▶ Your task
Reproduce all the data exactly, without pictures.

▶ Supplied material
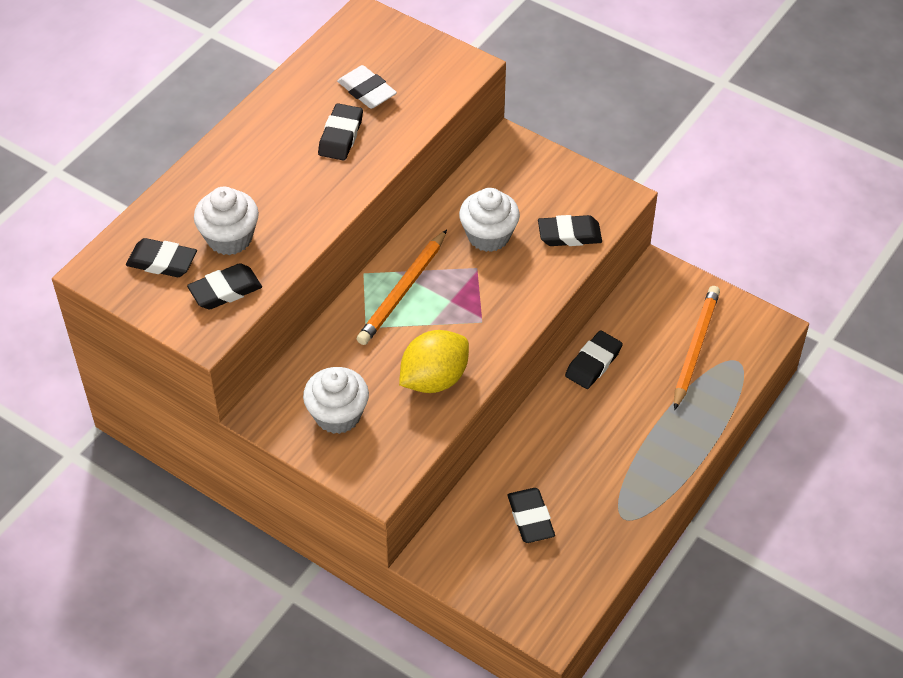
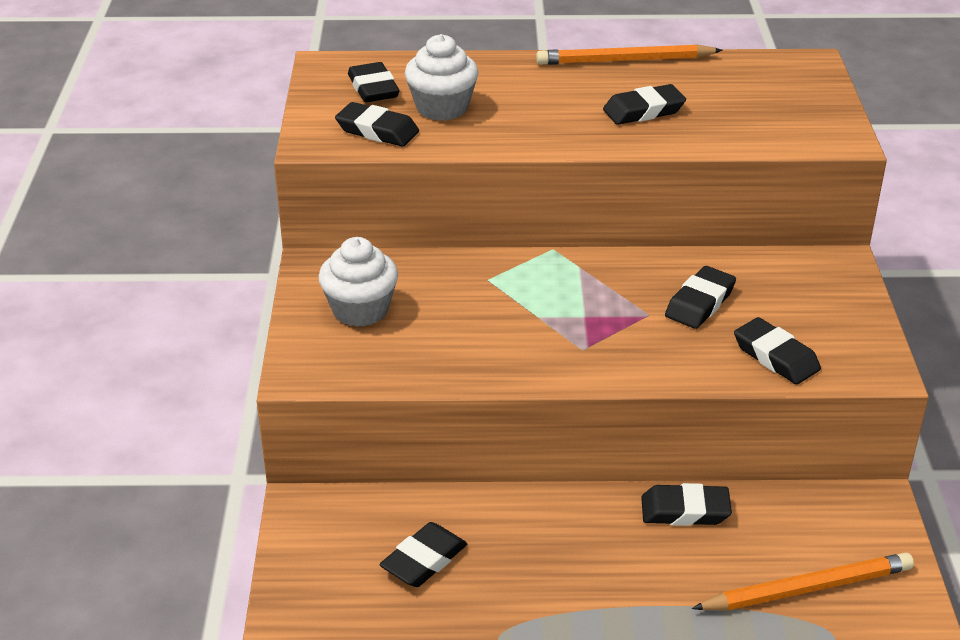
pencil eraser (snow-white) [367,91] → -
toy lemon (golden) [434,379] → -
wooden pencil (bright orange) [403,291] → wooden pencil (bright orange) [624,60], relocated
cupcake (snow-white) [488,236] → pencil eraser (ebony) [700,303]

▶ Task response
pencil eraser (snow-white) [367,91] → -
toy lemon (golden) [434,379] → -
wooden pencil (bright orange) [403,291] → wooden pencil (bright orange) [624,60], relocated
cupcake (snow-white) [488,236] → pencil eraser (ebony) [700,303]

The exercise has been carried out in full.